• **Required work**
Find every line in the records below that holds the word "button", and copy each one.

[Start of Attachment]

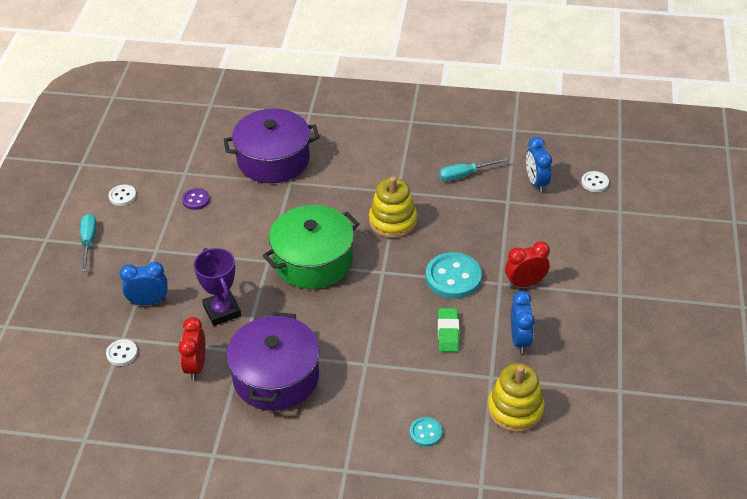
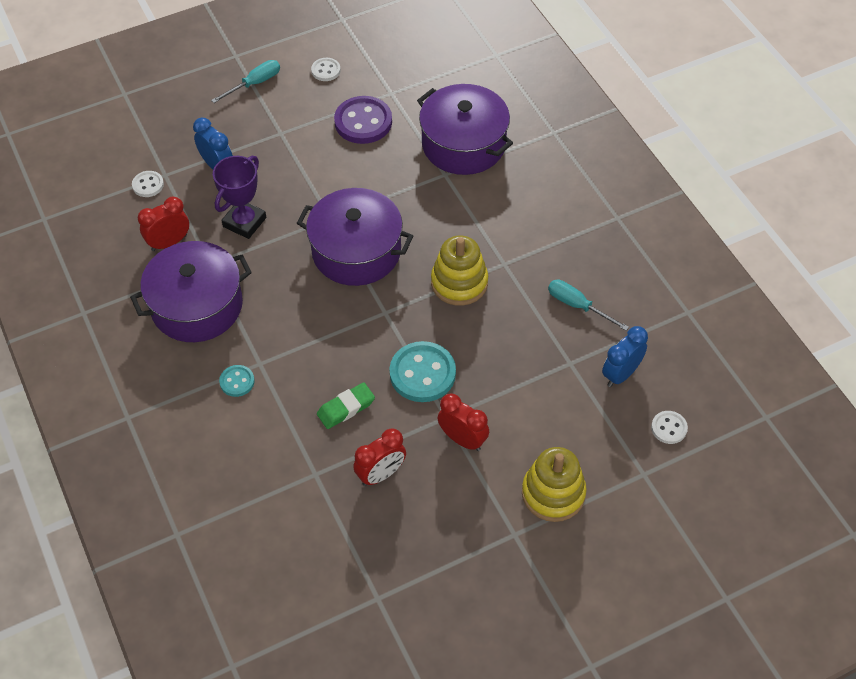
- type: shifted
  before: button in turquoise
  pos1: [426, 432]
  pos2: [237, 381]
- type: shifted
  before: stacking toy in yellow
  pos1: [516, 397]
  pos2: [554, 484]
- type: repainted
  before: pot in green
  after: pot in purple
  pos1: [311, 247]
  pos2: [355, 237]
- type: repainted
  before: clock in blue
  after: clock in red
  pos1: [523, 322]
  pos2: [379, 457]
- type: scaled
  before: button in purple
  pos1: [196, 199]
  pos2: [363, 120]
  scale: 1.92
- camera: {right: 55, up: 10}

[End of Attachment]

• **Solved exercise**
  before: button in turquoise
  before: button in purple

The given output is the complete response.